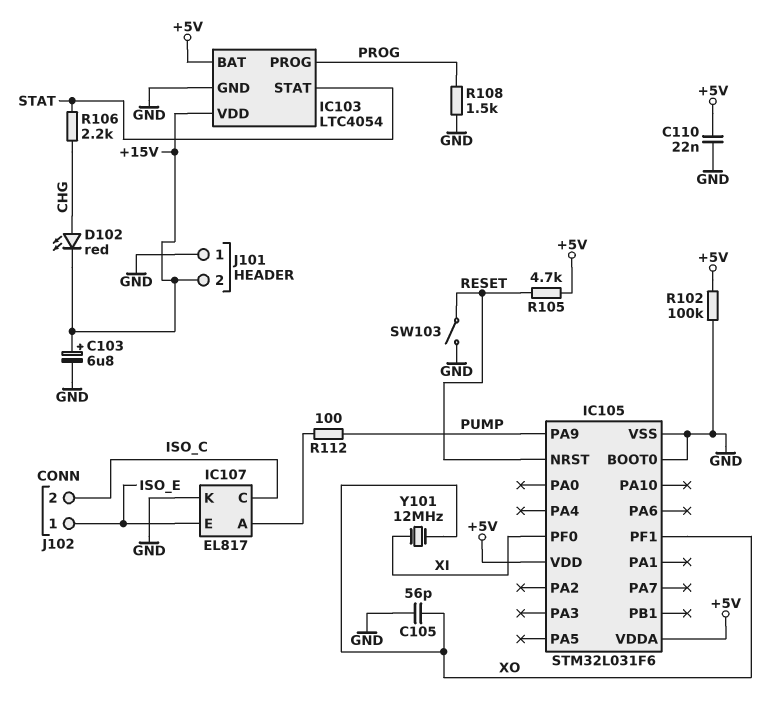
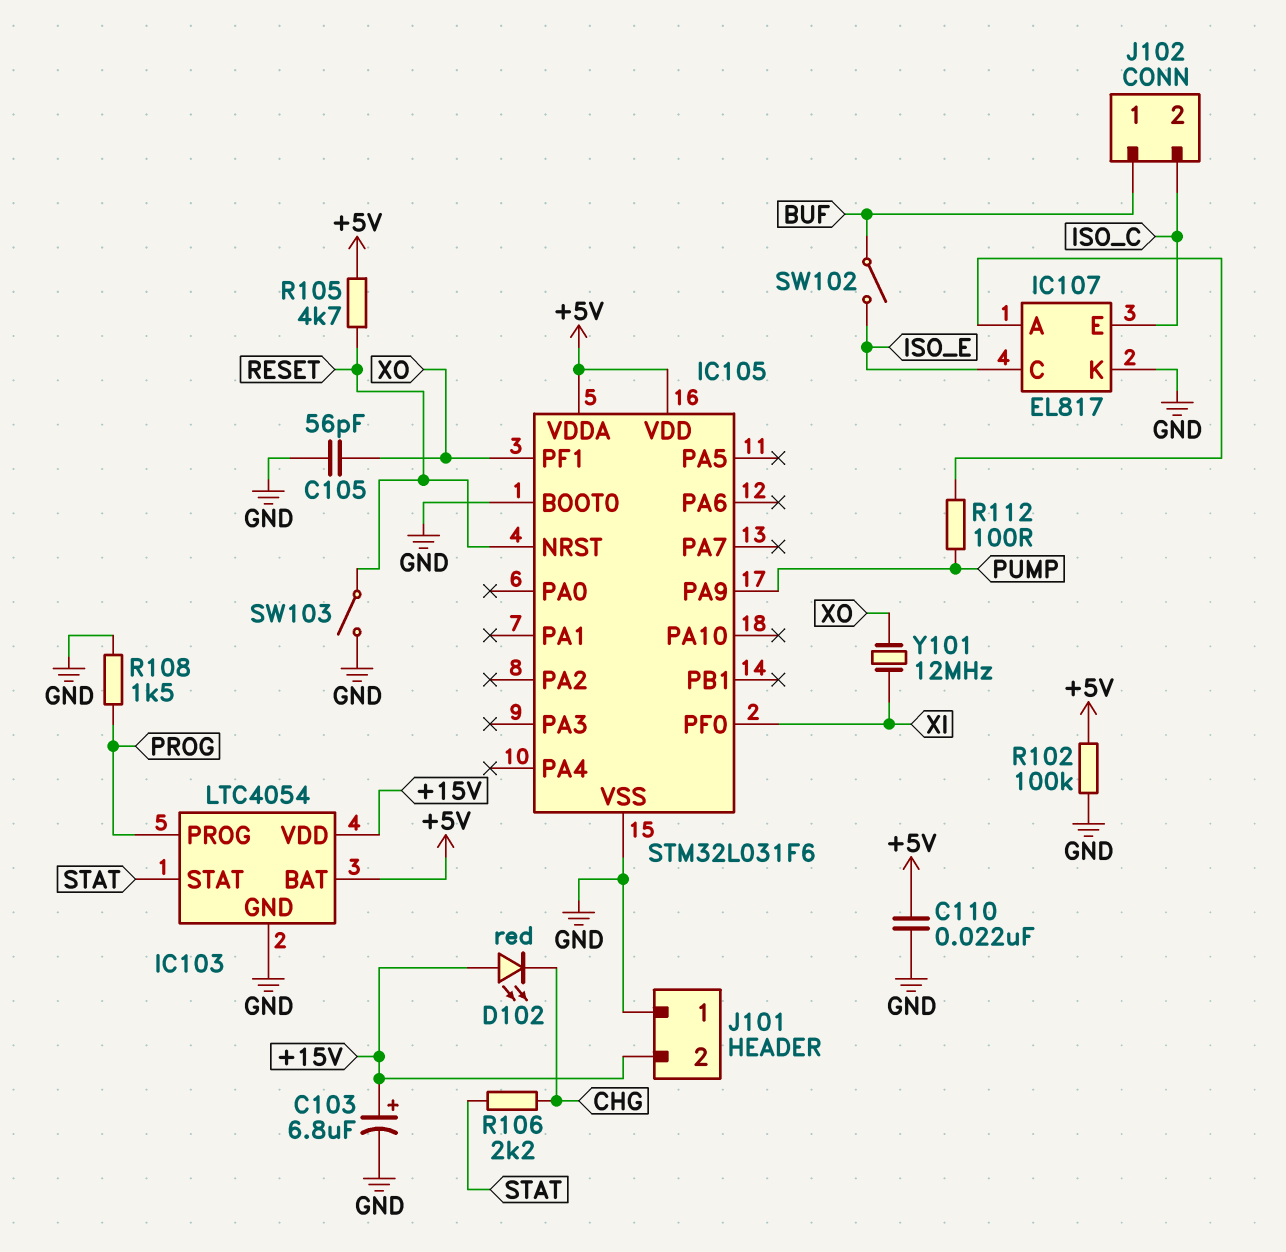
D102: LED red (A CHG, K +15V) -> LED red (A +15V, K CHG)
IC107 pin C: ISO_C -> ISO_E
IC107 pin E: ISO_E -> ISO_C
J102 pin 1: ISO_E -> BUF
SW102: none -> switch (BUF, ISO_E)

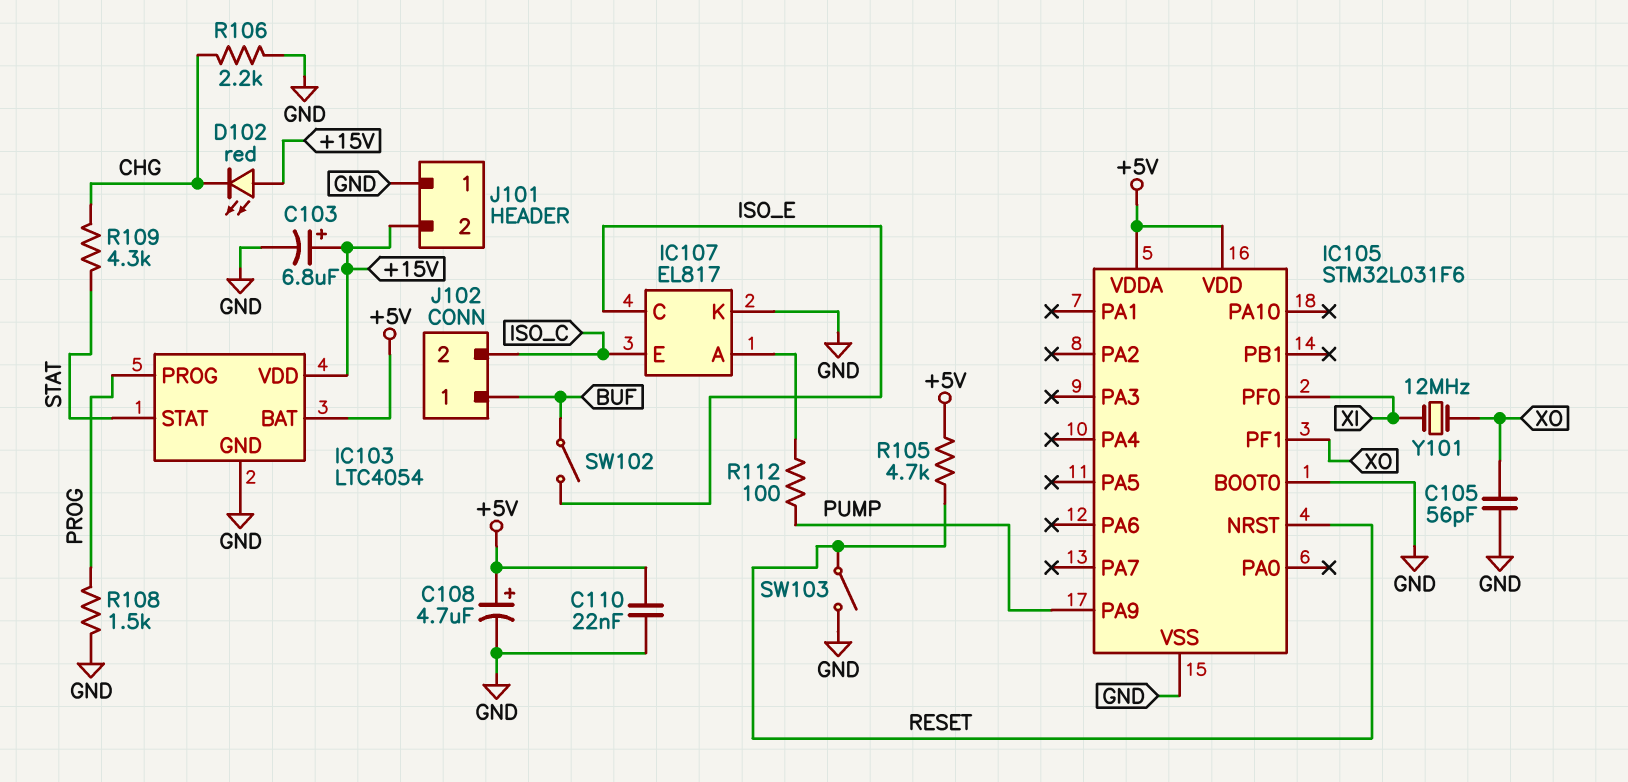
C108: none -> 4.7uF (plus +5V, minus GND)
R102: 100k (+5V, GND) -> none
R106: 2.2k (CHG, STAT) -> 2.2k (CHG, GND)
R109: none -> 4.3k (CHG, STAT)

------------------------------------------------------------

# WHAT IS NEEDED
Skip all lines ahead of the one containing "R102: 100k (+5V, GND) -> none". Reproduce that line and the remainder of the listing above exactly.

# RESPONSE TO THIS TASK
R102: 100k (+5V, GND) -> none
R106: 2.2k (CHG, STAT) -> 2.2k (CHG, GND)
R109: none -> 4.3k (CHG, STAT)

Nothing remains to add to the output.